TASK DETAILS - Tally the lines of the data that include the word "yellow". Only the number is to be returned.

RECORDS TO USE: Begin

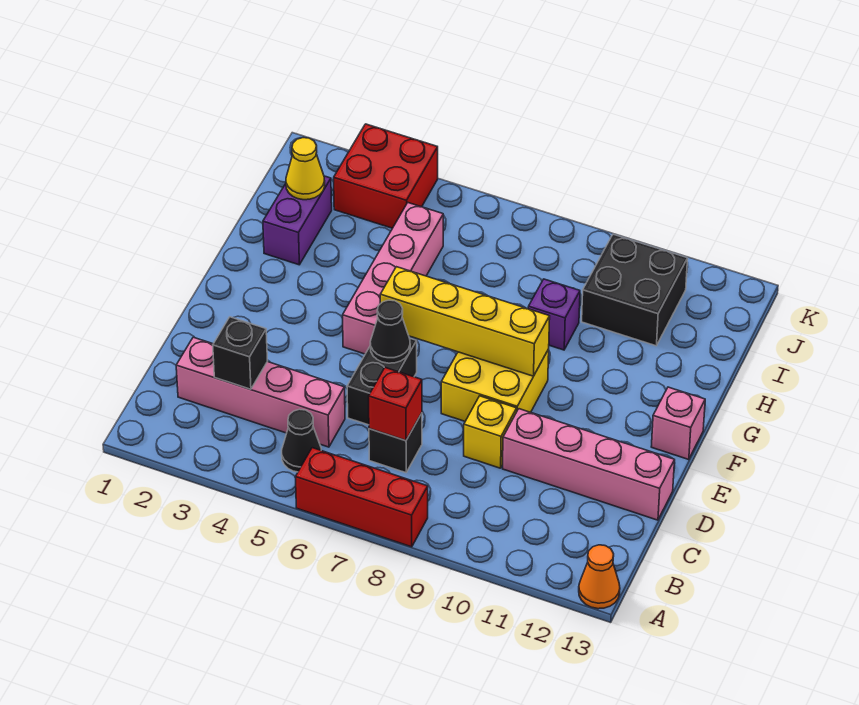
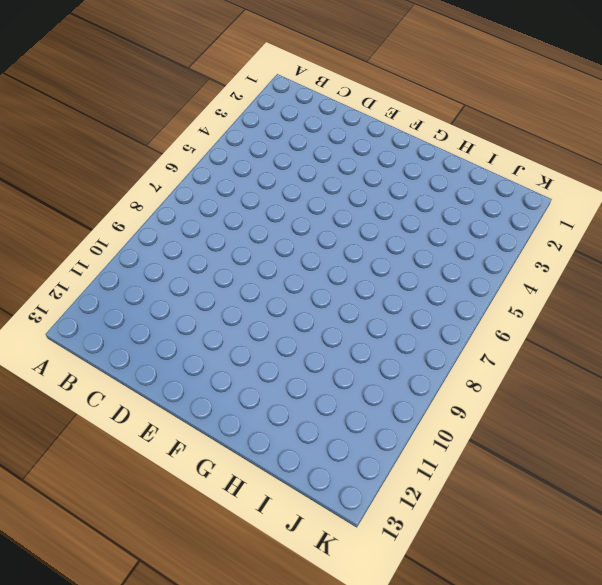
none -> red brick A6:A8 level 1
none -> orange cone A13 level 1
none -> black cone B5 level 1

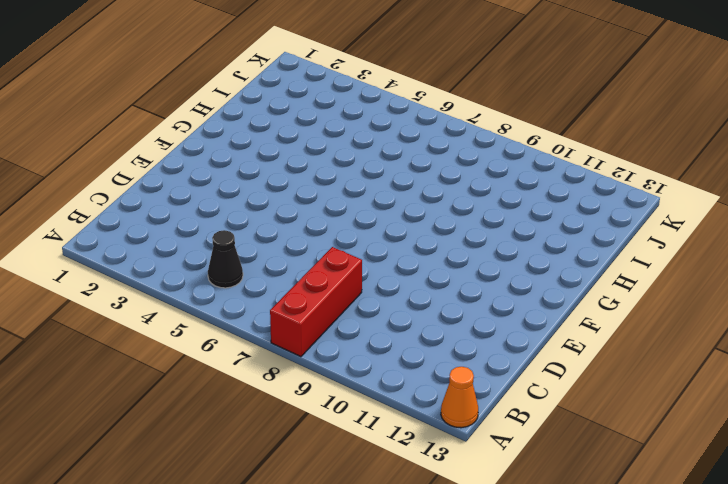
red brick A8:C8 level 1 -> red brick A6:A8 level 1
none -> pink brick C2:C5 level 1
none -> black brick C7 level 1
none -> black brick D6:E6 level 1

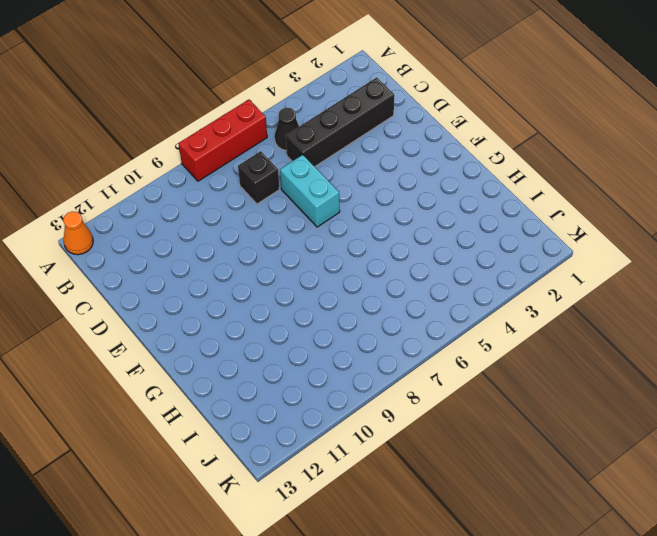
black brick C2:C5 level 1 -> pink brick C2:C5 level 1
cyan brick D6:E6 level 1 -> black brick D6:E6 level 1
none -> yellow brick D9 level 1
none -> pink brick D10:D13 level 1
none -> yellow brick E8:F9 level 1

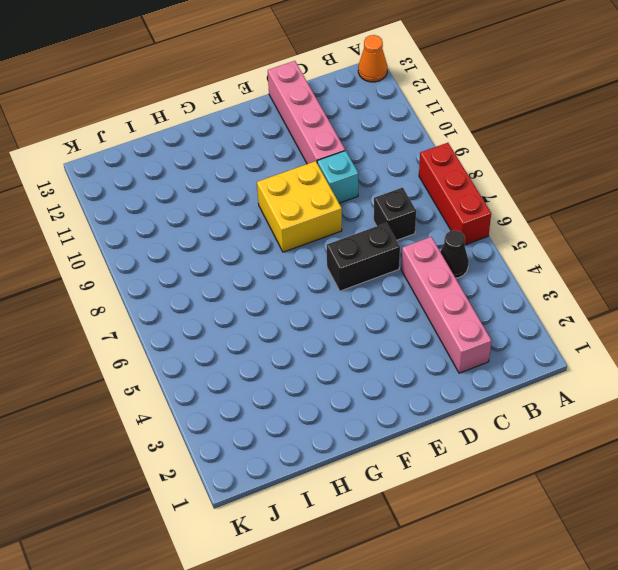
cyan brick D9 level 1 -> yellow brick D9 level 1
none -> pink brick F5:I5 level 1
none -> pink brick F13 level 1
none -> purple brick H2:I2 level 1

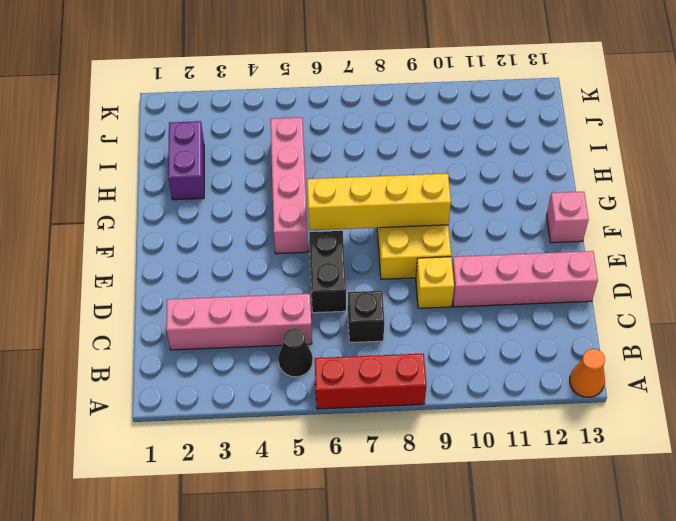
none -> purple brick H9 level 1
none -> black brick I10:J11 level 1
none -> red brick J3:K4 level 1

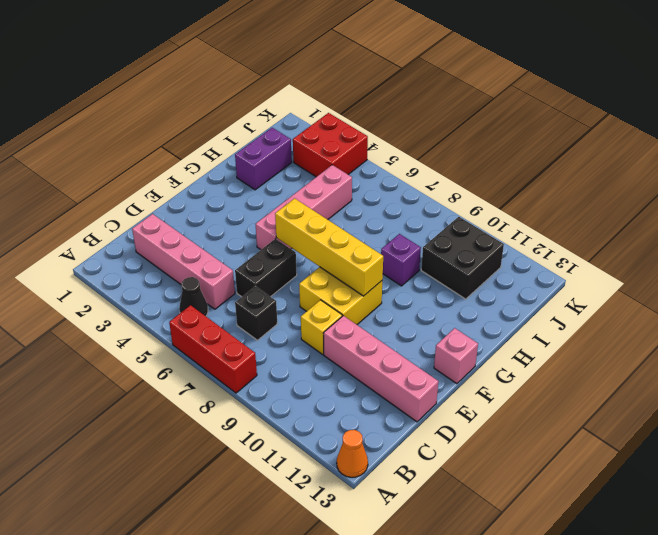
none -> black brick C3 level 2
none -> red brick C7 level 2
none -> black cone E6 level 2

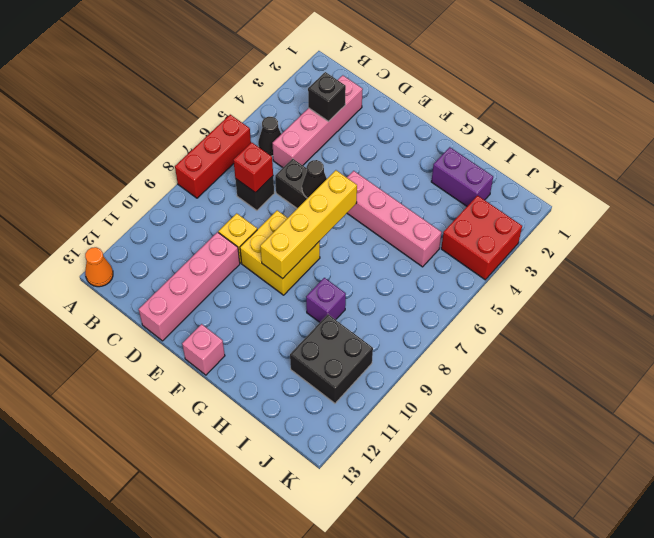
none -> yellow cone I2 level 2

RECORDS TO USE: End

RESPONSE - 4